EXERCISE ▸
Print all the data below exactly, without images.

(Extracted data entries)
+===+

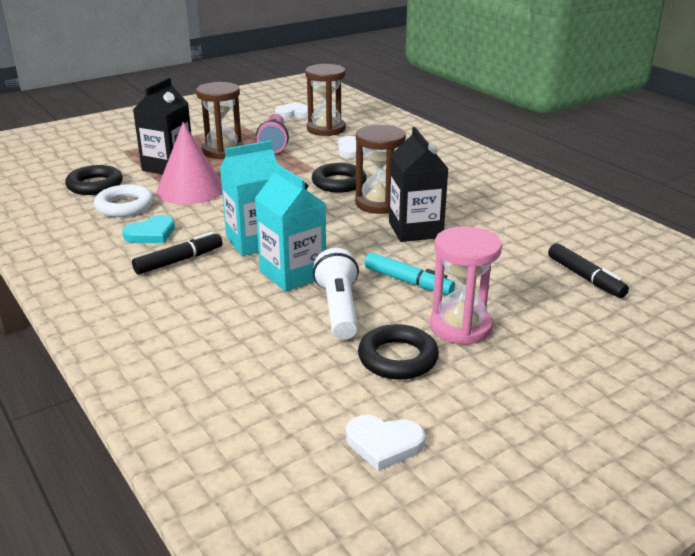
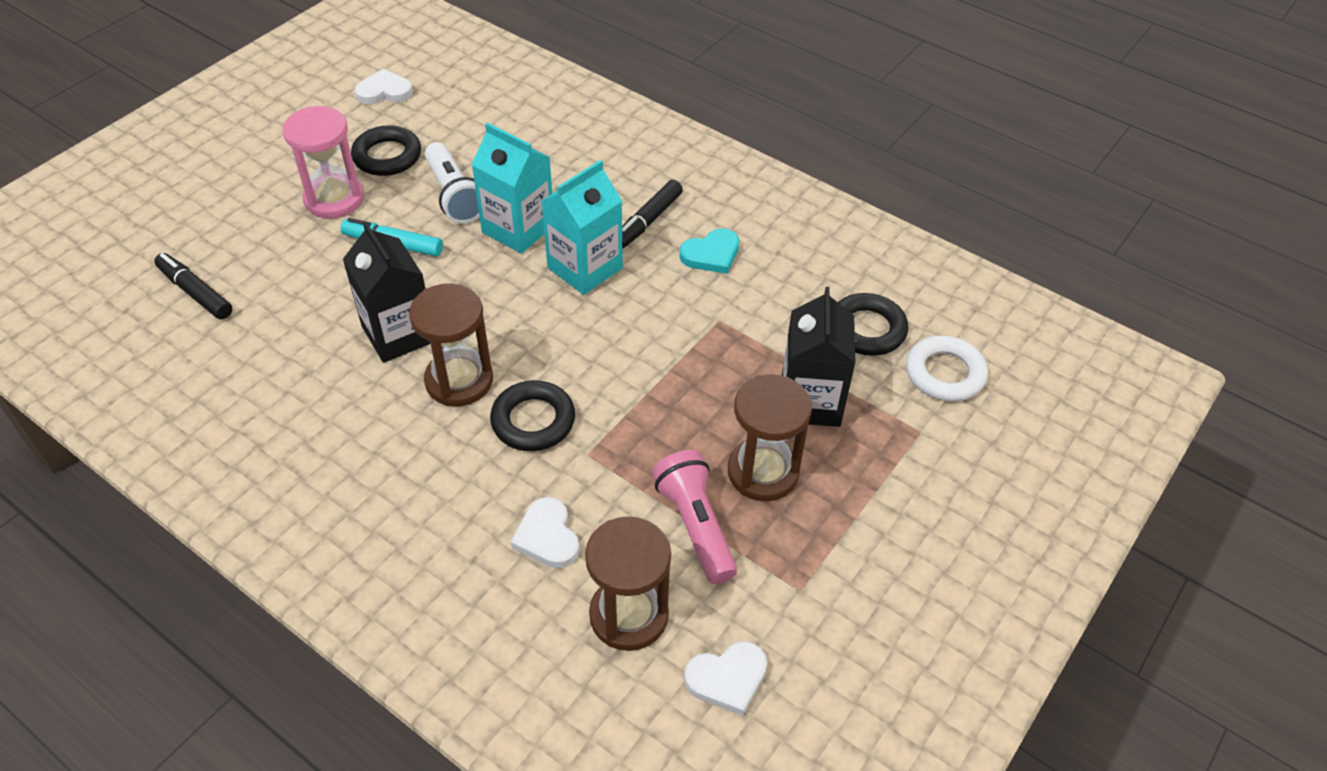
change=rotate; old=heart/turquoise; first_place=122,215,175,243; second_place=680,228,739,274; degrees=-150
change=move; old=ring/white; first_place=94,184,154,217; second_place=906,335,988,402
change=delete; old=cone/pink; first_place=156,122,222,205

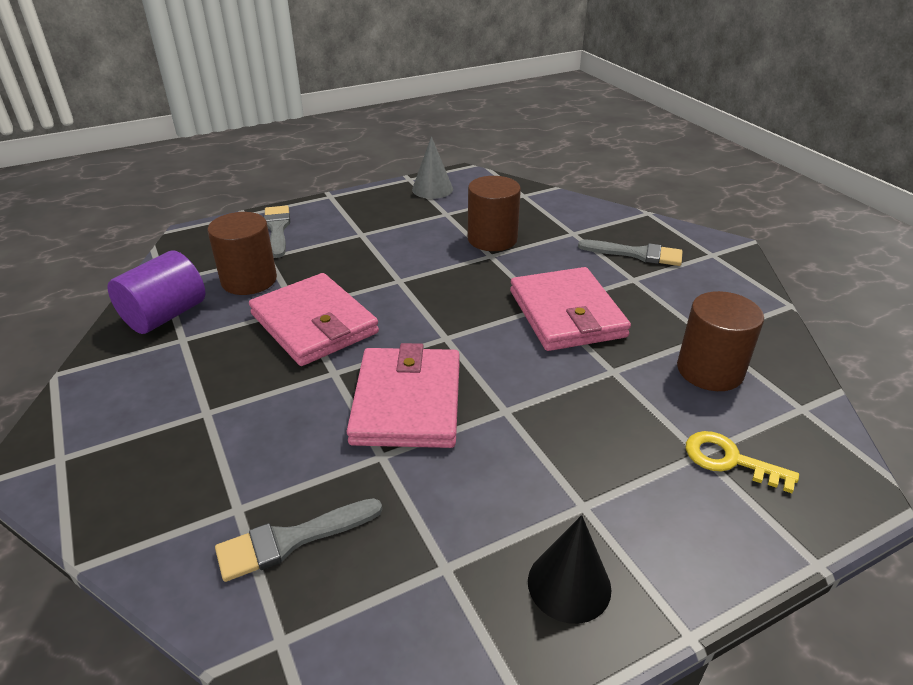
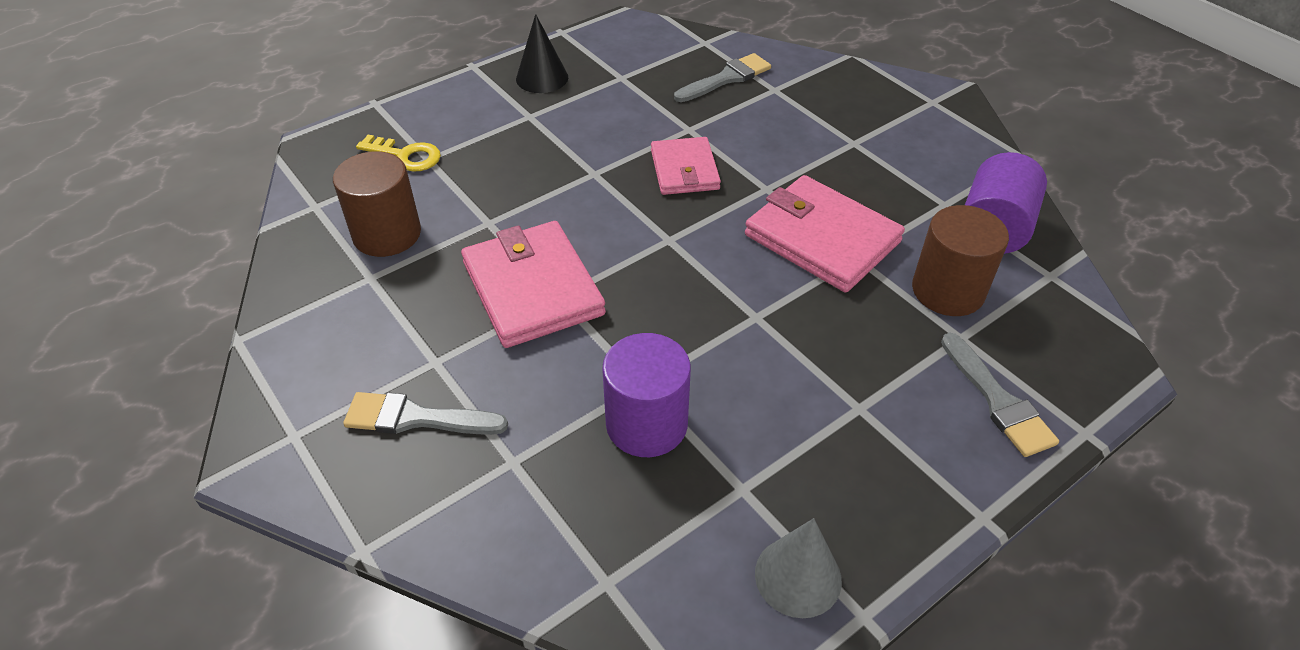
change=recolor; old=cylinder/brown; new=cylinder/purple; first_place=468,176,521,251; second_place=602,333,691,457
change=resize; old=wallet/pink; first_place=347,343,460,448; second_place=651,137,721,195; factor=0.63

+===+

YOUR RESPONSE ▸
change=rotate; old=heart/turquoise; first_place=122,215,175,243; second_place=680,228,739,274; degrees=-150
change=move; old=ring/white; first_place=94,184,154,217; second_place=906,335,988,402
change=delete; old=cone/pink; first_place=156,122,222,205

change=recolor; old=cylinder/brown; new=cylinder/purple; first_place=468,176,521,251; second_place=602,333,691,457
change=resize; old=wallet/pink; first_place=347,343,460,448; second_place=651,137,721,195; factor=0.63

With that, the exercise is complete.